● EXERCISE INSTRUCTIONS: Copy out every line of the entries below word for word, leaving nothing out and changing nothing.

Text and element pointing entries
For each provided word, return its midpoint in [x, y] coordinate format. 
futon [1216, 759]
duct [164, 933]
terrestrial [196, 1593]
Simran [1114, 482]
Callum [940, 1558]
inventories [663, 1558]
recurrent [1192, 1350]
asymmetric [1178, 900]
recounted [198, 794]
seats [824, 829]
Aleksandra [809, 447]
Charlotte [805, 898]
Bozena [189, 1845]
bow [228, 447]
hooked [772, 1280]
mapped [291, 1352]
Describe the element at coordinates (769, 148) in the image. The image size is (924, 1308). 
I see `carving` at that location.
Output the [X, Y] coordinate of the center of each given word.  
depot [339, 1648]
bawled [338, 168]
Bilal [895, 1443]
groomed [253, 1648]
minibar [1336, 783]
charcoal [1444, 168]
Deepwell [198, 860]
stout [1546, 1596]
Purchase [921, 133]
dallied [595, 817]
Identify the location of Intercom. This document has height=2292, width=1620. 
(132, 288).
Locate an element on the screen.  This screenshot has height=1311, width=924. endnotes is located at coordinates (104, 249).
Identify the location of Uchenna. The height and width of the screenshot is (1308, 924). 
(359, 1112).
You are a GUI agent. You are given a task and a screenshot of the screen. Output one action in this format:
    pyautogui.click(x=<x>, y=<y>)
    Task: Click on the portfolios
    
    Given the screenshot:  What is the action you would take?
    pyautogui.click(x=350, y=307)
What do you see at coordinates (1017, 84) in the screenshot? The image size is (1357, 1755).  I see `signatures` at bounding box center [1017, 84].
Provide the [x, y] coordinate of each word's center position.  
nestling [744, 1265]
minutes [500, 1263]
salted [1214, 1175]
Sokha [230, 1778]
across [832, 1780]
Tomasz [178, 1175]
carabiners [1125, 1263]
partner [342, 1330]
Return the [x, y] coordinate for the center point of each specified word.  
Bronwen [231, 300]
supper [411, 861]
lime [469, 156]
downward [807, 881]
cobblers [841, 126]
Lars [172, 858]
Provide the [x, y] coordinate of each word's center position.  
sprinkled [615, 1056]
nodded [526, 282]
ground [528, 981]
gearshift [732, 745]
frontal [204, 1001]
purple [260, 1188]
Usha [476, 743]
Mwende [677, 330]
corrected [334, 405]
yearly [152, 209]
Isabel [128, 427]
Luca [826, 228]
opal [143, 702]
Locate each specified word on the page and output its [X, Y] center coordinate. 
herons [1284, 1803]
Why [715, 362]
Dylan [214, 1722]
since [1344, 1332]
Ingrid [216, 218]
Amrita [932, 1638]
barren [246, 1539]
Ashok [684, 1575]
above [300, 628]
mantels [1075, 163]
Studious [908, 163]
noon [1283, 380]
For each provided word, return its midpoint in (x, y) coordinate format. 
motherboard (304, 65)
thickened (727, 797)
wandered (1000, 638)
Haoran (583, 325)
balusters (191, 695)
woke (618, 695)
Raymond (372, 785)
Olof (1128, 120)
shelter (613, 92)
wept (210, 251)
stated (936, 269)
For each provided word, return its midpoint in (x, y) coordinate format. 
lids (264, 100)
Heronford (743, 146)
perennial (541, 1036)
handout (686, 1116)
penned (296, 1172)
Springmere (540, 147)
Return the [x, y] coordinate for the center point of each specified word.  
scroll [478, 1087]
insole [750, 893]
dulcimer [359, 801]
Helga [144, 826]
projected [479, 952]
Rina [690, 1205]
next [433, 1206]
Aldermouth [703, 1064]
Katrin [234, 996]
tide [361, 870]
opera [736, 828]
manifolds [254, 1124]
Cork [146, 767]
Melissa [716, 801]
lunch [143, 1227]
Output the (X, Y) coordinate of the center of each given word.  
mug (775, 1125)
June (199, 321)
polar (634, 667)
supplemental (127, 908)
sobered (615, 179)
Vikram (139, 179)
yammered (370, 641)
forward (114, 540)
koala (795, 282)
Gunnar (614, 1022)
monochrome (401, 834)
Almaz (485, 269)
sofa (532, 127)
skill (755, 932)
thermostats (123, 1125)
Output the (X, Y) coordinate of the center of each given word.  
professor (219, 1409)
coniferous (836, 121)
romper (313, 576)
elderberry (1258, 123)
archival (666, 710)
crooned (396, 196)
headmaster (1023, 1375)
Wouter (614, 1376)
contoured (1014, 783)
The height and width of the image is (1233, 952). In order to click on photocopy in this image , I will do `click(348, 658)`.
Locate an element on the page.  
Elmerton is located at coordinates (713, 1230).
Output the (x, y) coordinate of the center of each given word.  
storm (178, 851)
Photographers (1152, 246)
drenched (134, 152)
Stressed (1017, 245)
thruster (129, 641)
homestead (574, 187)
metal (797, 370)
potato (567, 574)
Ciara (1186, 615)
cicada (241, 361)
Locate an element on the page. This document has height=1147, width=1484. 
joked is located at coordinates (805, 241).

● CORRECT RESPONSE:
For each provided word, return its midpoint in [x, y] coordinate format. 
futon [1216, 759]
duct [164, 933]
terrestrial [196, 1593]
Simran [1114, 482]
Callum [940, 1558]
inventories [663, 1558]
recurrent [1192, 1350]
asymmetric [1178, 900]
recounted [198, 794]
seats [824, 829]
Aleksandra [809, 447]
Charlotte [805, 898]
Bozena [189, 1845]
bow [228, 447]
hooked [772, 1280]
mapped [291, 1352]
Describe the element at coordinates (769, 148) in the image. The image size is (924, 1308). 
I see `carving` at that location.
Output the [X, Y] coordinate of the center of each given word.  
depot [339, 1648]
bawled [338, 168]
Bilal [895, 1443]
groomed [253, 1648]
minibar [1336, 783]
charcoal [1444, 168]
Deepwell [198, 860]
stout [1546, 1596]
Purchase [921, 133]
dallied [595, 817]
Identify the location of Intercom. This document has height=2292, width=1620. 
(132, 288).
Locate an element on the screen.  This screenshot has height=1311, width=924. endnotes is located at coordinates (104, 249).
Identify the location of Uchenna. The height and width of the screenshot is (1308, 924). 
(359, 1112).
You are a GUI agent. You are given a task and a screenshot of the screen. Output one action in this format:
    pyautogui.click(x=<x>, y=<y>)
    Task: Click on the portfolios
    
    Given the screenshot:  What is the action you would take?
    pyautogui.click(x=350, y=307)
What do you see at coordinates (1017, 84) in the screenshot? The image size is (1357, 1755).  I see `signatures` at bounding box center [1017, 84].
Provide the [x, y] coordinate of each word's center position.  
nestling [744, 1265]
minutes [500, 1263]
salted [1214, 1175]
Sokha [230, 1778]
across [832, 1780]
Tomasz [178, 1175]
carabiners [1125, 1263]
partner [342, 1330]
Return the [x, y] coordinate for the center point of each specified word.  
Bronwen [231, 300]
supper [411, 861]
lime [469, 156]
downward [807, 881]
cobblers [841, 126]
Lars [172, 858]
Provide the [x, y] coordinate of each word's center position.  
sprinkled [615, 1056]
nodded [526, 282]
ground [528, 981]
gearshift [732, 745]
frontal [204, 1001]
purple [260, 1188]
Usha [476, 743]
Mwende [677, 330]
corrected [334, 405]
yearly [152, 209]
Isabel [128, 427]
Luca [826, 228]
opal [143, 702]
Locate each specified word on the page and output its [X, Y] center coordinate. 
herons [1284, 1803]
Why [715, 362]
Dylan [214, 1722]
since [1344, 1332]
Ingrid [216, 218]
Amrita [932, 1638]
barren [246, 1539]
Ashok [684, 1575]
above [300, 628]
mantels [1075, 163]
Studious [908, 163]
noon [1283, 380]
For each provided word, return its midpoint in (x, y) coordinate format. 
motherboard (304, 65)
thickened (727, 797)
wandered (1000, 638)
Haoran (583, 325)
balusters (191, 695)
woke (618, 695)
Raymond (372, 785)
Olof (1128, 120)
shelter (613, 92)
wept (210, 251)
stated (936, 269)
For each provided word, return its midpoint in (x, y) coordinate format. 
lids (264, 100)
Heronford (743, 146)
perennial (541, 1036)
handout (686, 1116)
penned (296, 1172)
Springmere (540, 147)
Return the [x, y] coordinate for the center point of each specified word.  
scroll [478, 1087]
insole [750, 893]
dulcimer [359, 801]
Helga [144, 826]
projected [479, 952]
Rina [690, 1205]
next [433, 1206]
Aldermouth [703, 1064]
Katrin [234, 996]
tide [361, 870]
opera [736, 828]
manifolds [254, 1124]
Cork [146, 767]
Melissa [716, 801]
lunch [143, 1227]
Output the (X, Y) coordinate of the center of each given word.  
mug (775, 1125)
June (199, 321)
polar (634, 667)
supplemental (127, 908)
sobered (615, 179)
Vikram (139, 179)
yammered (370, 641)
forward (114, 540)
koala (795, 282)
Gunnar (614, 1022)
monochrome (401, 834)
Almaz (485, 269)
sofa (532, 127)
skill (755, 932)
thermostats (123, 1125)
Output the (X, Y) coordinate of the center of each given word.  
professor (219, 1409)
coniferous (836, 121)
romper (313, 576)
elderberry (1258, 123)
archival (666, 710)
crooned (396, 196)
headmaster (1023, 1375)
Wouter (614, 1376)
contoured (1014, 783)
The height and width of the image is (1233, 952). In order to click on photocopy in this image , I will do `click(348, 658)`.
Locate an element on the page.  
Elmerton is located at coordinates (713, 1230).
Output the (x, y) coordinate of the center of each given word.  
storm (178, 851)
Photographers (1152, 246)
drenched (134, 152)
Stressed (1017, 245)
thruster (129, 641)
homestead (574, 187)
metal (797, 370)
potato (567, 574)
Ciara (1186, 615)
cicada (241, 361)
Locate an element on the page. This document has height=1147, width=1484. 
joked is located at coordinates (805, 241).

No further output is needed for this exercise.